[Items from a dataset]
::::

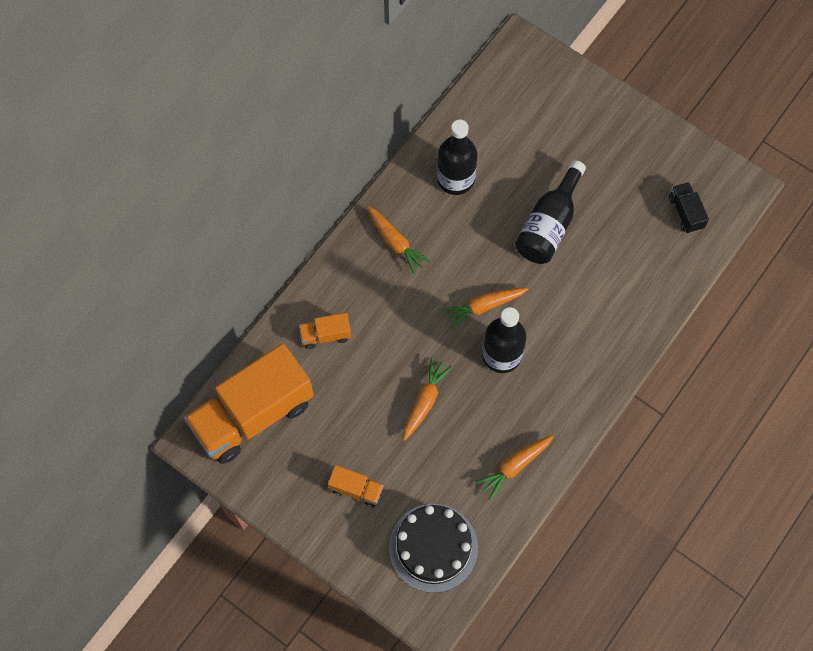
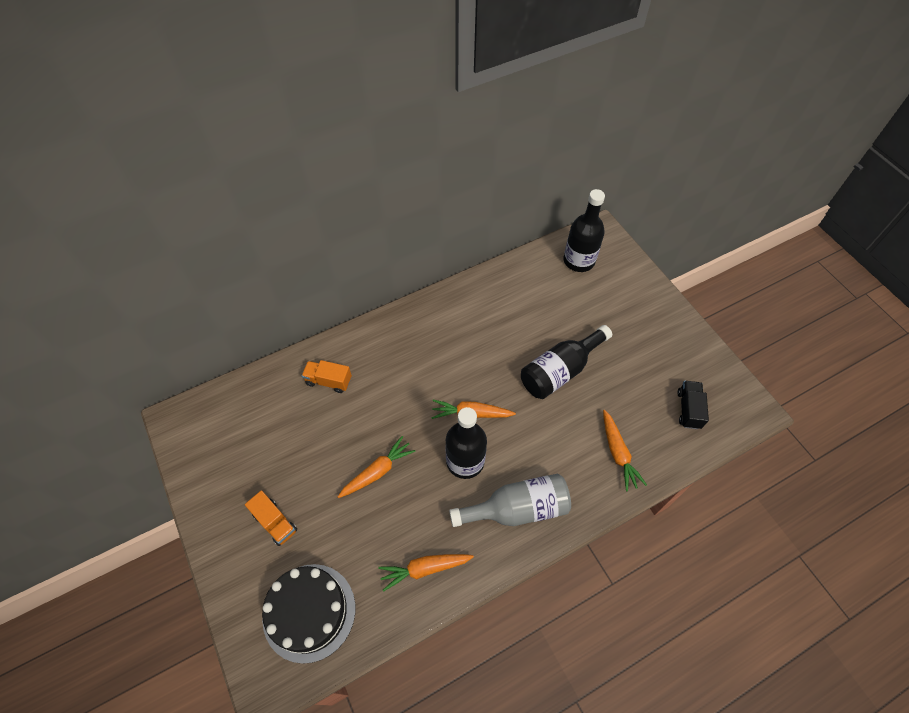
camera: 25 degrees right, 10 degrees down
(253, 414) = (233, 418): orange truck -> none
(396, 242) = (426, 334): orange carrot -> orange carrot (618, 453)
(455, 179) = (499, 306): black bottle -> black bottle (579, 261)
(570, 377) = (517, 509): none -> grey bottle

::::

Task objective »
Your answer should hold every record above, printed exactly and free of pictures.

Output for this task »
camera: 25 degrees right, 10 degrees down
(253, 414) = (233, 418): orange truck -> none
(396, 242) = (426, 334): orange carrot -> orange carrot (618, 453)
(455, 179) = (499, 306): black bottle -> black bottle (579, 261)
(570, 377) = (517, 509): none -> grey bottle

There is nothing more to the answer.